Task to carry out
Print the listing below verbatim, passing over each picture.

Provided data
- Opening Delimiter -

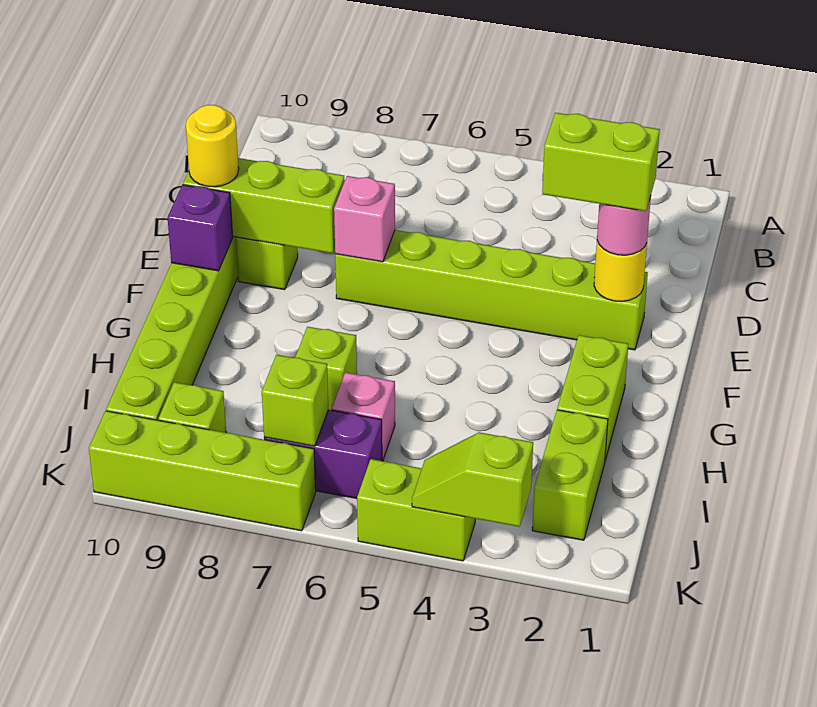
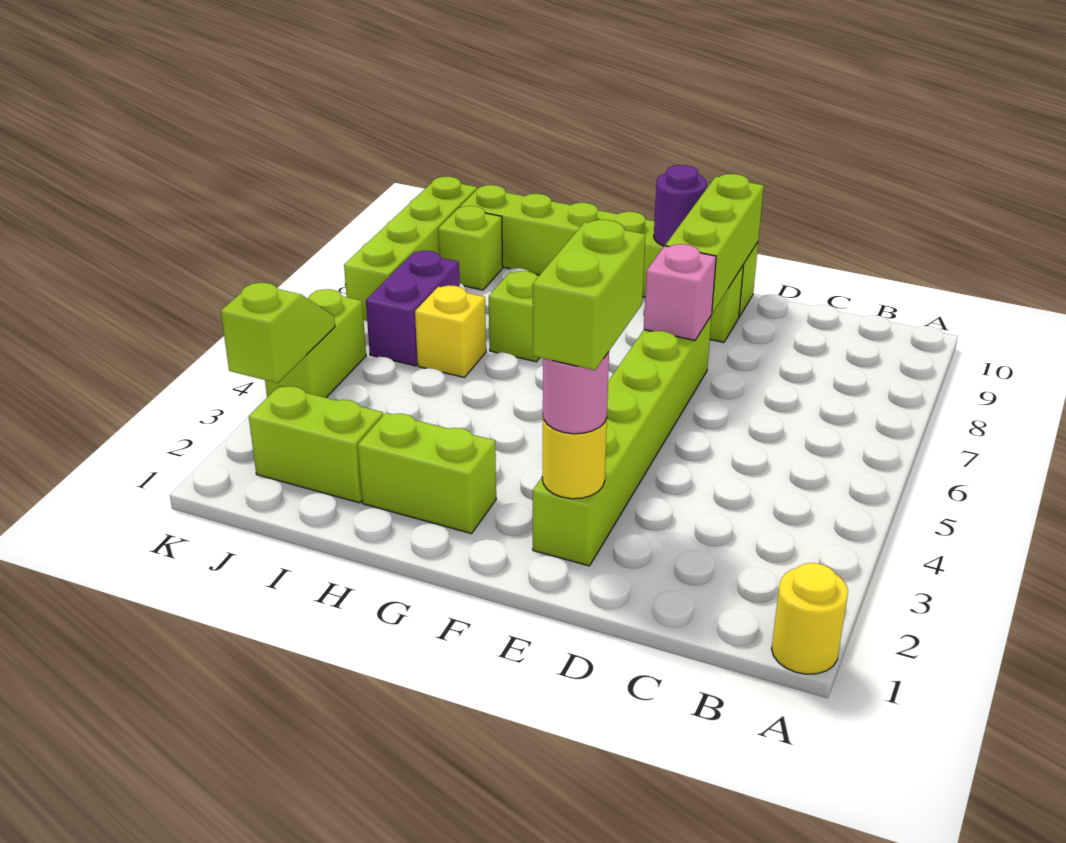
yellow round brick E10 level 3 -> yellow round brick A1 level 1
purple brick F10 level 2 -> purple round brick F10 level 2
pink brick I6 level 1 -> yellow brick I6 level 1
lime brick J7 level 2 -> none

- Closing Delimiter -

Exercise output
yellow round brick E10 level 3 -> yellow round brick A1 level 1
purple brick F10 level 2 -> purple round brick F10 level 2
pink brick I6 level 1 -> yellow brick I6 level 1
lime brick J7 level 2 -> none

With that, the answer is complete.